EXERCISE DATA Start Marker
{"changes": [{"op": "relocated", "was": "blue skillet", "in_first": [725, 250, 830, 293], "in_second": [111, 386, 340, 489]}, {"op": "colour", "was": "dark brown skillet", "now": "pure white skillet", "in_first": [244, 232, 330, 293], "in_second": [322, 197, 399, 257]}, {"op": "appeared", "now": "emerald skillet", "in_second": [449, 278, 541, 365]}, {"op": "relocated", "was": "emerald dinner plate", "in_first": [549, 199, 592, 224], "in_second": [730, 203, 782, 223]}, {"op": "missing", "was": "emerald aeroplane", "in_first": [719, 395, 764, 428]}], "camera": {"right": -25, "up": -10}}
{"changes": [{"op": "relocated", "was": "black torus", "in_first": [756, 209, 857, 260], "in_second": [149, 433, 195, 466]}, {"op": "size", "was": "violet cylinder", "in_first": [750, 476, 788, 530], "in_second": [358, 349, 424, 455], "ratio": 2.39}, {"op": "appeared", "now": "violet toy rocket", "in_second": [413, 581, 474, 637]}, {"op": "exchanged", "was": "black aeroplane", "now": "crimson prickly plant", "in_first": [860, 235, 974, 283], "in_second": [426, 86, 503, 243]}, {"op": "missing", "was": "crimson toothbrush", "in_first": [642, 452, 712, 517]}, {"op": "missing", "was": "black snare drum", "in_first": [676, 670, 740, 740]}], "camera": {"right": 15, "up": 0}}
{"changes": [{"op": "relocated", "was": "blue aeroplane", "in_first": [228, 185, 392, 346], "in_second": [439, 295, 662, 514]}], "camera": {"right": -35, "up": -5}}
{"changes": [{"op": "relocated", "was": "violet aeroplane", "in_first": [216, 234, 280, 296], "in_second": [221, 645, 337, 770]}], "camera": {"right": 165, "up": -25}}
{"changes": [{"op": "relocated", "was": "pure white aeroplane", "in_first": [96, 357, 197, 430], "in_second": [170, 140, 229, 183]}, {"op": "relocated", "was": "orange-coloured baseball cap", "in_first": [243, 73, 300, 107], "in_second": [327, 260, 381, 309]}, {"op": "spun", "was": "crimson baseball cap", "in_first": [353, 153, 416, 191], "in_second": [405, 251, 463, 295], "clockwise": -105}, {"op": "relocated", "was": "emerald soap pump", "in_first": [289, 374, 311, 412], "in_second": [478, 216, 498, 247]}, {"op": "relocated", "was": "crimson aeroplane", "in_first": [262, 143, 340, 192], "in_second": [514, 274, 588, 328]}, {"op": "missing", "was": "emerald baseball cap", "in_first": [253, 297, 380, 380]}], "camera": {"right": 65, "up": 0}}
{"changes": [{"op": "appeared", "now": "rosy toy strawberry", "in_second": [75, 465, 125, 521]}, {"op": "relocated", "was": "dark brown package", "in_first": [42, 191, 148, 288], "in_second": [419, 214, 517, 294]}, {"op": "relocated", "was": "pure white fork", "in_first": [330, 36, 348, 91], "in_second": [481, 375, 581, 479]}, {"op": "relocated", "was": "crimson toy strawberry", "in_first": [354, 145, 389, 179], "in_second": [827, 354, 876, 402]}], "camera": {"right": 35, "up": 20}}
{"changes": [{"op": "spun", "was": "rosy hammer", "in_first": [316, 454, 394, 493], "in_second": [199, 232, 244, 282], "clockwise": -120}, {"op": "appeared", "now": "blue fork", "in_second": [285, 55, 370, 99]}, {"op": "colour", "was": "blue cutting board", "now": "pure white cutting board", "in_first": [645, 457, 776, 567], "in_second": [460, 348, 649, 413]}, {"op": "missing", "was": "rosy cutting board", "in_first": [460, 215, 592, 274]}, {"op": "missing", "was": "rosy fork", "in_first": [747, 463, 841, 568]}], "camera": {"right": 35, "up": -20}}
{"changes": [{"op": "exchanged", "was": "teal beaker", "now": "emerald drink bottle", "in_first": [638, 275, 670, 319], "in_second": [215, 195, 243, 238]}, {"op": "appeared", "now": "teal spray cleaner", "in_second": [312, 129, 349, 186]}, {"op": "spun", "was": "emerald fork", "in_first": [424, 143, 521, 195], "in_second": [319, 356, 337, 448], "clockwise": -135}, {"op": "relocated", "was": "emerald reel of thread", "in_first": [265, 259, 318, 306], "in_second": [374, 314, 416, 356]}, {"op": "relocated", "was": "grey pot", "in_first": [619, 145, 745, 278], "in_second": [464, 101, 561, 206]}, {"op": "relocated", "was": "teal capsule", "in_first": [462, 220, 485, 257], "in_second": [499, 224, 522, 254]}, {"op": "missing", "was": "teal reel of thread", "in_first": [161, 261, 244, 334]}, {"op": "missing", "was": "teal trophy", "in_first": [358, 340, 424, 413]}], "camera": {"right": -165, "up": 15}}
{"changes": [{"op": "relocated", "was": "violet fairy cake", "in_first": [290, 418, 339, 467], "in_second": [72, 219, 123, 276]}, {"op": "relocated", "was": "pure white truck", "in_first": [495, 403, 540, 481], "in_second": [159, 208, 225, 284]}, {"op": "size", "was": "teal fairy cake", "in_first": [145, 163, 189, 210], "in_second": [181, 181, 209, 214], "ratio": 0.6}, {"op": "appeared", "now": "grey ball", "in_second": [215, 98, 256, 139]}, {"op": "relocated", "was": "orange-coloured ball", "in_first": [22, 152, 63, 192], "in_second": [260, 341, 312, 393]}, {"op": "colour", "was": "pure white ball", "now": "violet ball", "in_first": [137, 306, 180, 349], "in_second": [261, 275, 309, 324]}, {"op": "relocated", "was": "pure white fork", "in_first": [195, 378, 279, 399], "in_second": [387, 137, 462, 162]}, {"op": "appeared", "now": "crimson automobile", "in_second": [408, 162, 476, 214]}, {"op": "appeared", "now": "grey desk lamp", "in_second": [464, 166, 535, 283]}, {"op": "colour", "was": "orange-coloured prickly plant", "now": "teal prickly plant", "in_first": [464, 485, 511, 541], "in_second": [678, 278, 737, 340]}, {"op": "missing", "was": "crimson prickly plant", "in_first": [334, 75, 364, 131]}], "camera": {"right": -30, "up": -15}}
EXERCISE DATA End Marker
*WHAT NEEDS TO BE DONE*.
Return the records given above in their entirety, word for word.

*YOUR SOLUTION*.
{"changes": [{"op": "relocated", "was": "blue skillet", "in_first": [725, 250, 830, 293], "in_second": [111, 386, 340, 489]}, {"op": "colour", "was": "dark brown skillet", "now": "pure white skillet", "in_first": [244, 232, 330, 293], "in_second": [322, 197, 399, 257]}, {"op": "appeared", "now": "emerald skillet", "in_second": [449, 278, 541, 365]}, {"op": "relocated", "was": "emerald dinner plate", "in_first": [549, 199, 592, 224], "in_second": [730, 203, 782, 223]}, {"op": "missing", "was": "emerald aeroplane", "in_first": [719, 395, 764, 428]}], "camera": {"right": -25, "up": -10}}
{"changes": [{"op": "relocated", "was": "black torus", "in_first": [756, 209, 857, 260], "in_second": [149, 433, 195, 466]}, {"op": "size", "was": "violet cylinder", "in_first": [750, 476, 788, 530], "in_second": [358, 349, 424, 455], "ratio": 2.39}, {"op": "appeared", "now": "violet toy rocket", "in_second": [413, 581, 474, 637]}, {"op": "exchanged", "was": "black aeroplane", "now": "crimson prickly plant", "in_first": [860, 235, 974, 283], "in_second": [426, 86, 503, 243]}, {"op": "missing", "was": "crimson toothbrush", "in_first": [642, 452, 712, 517]}, {"op": "missing", "was": "black snare drum", "in_first": [676, 670, 740, 740]}], "camera": {"right": 15, "up": 0}}
{"changes": [{"op": "relocated", "was": "blue aeroplane", "in_first": [228, 185, 392, 346], "in_second": [439, 295, 662, 514]}], "camera": {"right": -35, "up": -5}}
{"changes": [{"op": "relocated", "was": "violet aeroplane", "in_first": [216, 234, 280, 296], "in_second": [221, 645, 337, 770]}], "camera": {"right": 165, "up": -25}}
{"changes": [{"op": "relocated", "was": "pure white aeroplane", "in_first": [96, 357, 197, 430], "in_second": [170, 140, 229, 183]}, {"op": "relocated", "was": "orange-coloured baseball cap", "in_first": [243, 73, 300, 107], "in_second": [327, 260, 381, 309]}, {"op": "spun", "was": "crimson baseball cap", "in_first": [353, 153, 416, 191], "in_second": [405, 251, 463, 295], "clockwise": -105}, {"op": "relocated", "was": "emerald soap pump", "in_first": [289, 374, 311, 412], "in_second": [478, 216, 498, 247]}, {"op": "relocated", "was": "crimson aeroplane", "in_first": [262, 143, 340, 192], "in_second": [514, 274, 588, 328]}, {"op": "missing", "was": "emerald baseball cap", "in_first": [253, 297, 380, 380]}], "camera": {"right": 65, "up": 0}}
{"changes": [{"op": "appeared", "now": "rosy toy strawberry", "in_second": [75, 465, 125, 521]}, {"op": "relocated", "was": "dark brown package", "in_first": [42, 191, 148, 288], "in_second": [419, 214, 517, 294]}, {"op": "relocated", "was": "pure white fork", "in_first": [330, 36, 348, 91], "in_second": [481, 375, 581, 479]}, {"op": "relocated", "was": "crimson toy strawberry", "in_first": [354, 145, 389, 179], "in_second": [827, 354, 876, 402]}], "camera": {"right": 35, "up": 20}}
{"changes": [{"op": "spun", "was": "rosy hammer", "in_first": [316, 454, 394, 493], "in_second": [199, 232, 244, 282], "clockwise": -120}, {"op": "appeared", "now": "blue fork", "in_second": [285, 55, 370, 99]}, {"op": "colour", "was": "blue cutting board", "now": "pure white cutting board", "in_first": [645, 457, 776, 567], "in_second": [460, 348, 649, 413]}, {"op": "missing", "was": "rosy cutting board", "in_first": [460, 215, 592, 274]}, {"op": "missing", "was": "rosy fork", "in_first": [747, 463, 841, 568]}], "camera": {"right": 35, "up": -20}}
{"changes": [{"op": "exchanged", "was": "teal beaker", "now": "emerald drink bottle", "in_first": [638, 275, 670, 319], "in_second": [215, 195, 243, 238]}, {"op": "appeared", "now": "teal spray cleaner", "in_second": [312, 129, 349, 186]}, {"op": "spun", "was": "emerald fork", "in_first": [424, 143, 521, 195], "in_second": [319, 356, 337, 448], "clockwise": -135}, {"op": "relocated", "was": "emerald reel of thread", "in_first": [265, 259, 318, 306], "in_second": [374, 314, 416, 356]}, {"op": "relocated", "was": "grey pot", "in_first": [619, 145, 745, 278], "in_second": [464, 101, 561, 206]}, {"op": "relocated", "was": "teal capsule", "in_first": [462, 220, 485, 257], "in_second": [499, 224, 522, 254]}, {"op": "missing", "was": "teal reel of thread", "in_first": [161, 261, 244, 334]}, {"op": "missing", "was": "teal trophy", "in_first": [358, 340, 424, 413]}], "camera": {"right": -165, "up": 15}}
{"changes": [{"op": "relocated", "was": "violet fairy cake", "in_first": [290, 418, 339, 467], "in_second": [72, 219, 123, 276]}, {"op": "relocated", "was": "pure white truck", "in_first": [495, 403, 540, 481], "in_second": [159, 208, 225, 284]}, {"op": "size", "was": "teal fairy cake", "in_first": [145, 163, 189, 210], "in_second": [181, 181, 209, 214], "ratio": 0.6}, {"op": "appeared", "now": "grey ball", "in_second": [215, 98, 256, 139]}, {"op": "relocated", "was": "orange-coloured ball", "in_first": [22, 152, 63, 192], "in_second": [260, 341, 312, 393]}, {"op": "colour", "was": "pure white ball", "now": "violet ball", "in_first": [137, 306, 180, 349], "in_second": [261, 275, 309, 324]}, {"op": "relocated", "was": "pure white fork", "in_first": [195, 378, 279, 399], "in_second": [387, 137, 462, 162]}, {"op": "appeared", "now": "crimson automobile", "in_second": [408, 162, 476, 214]}, {"op": "appeared", "now": "grey desk lamp", "in_second": [464, 166, 535, 283]}, {"op": "colour", "was": "orange-coloured prickly plant", "now": "teal prickly plant", "in_first": [464, 485, 511, 541], "in_second": [678, 278, 737, 340]}, {"op": "missing", "was": "crimson prickly plant", "in_first": [334, 75, 364, 131]}], "camera": {"right": -30, "up": -15}}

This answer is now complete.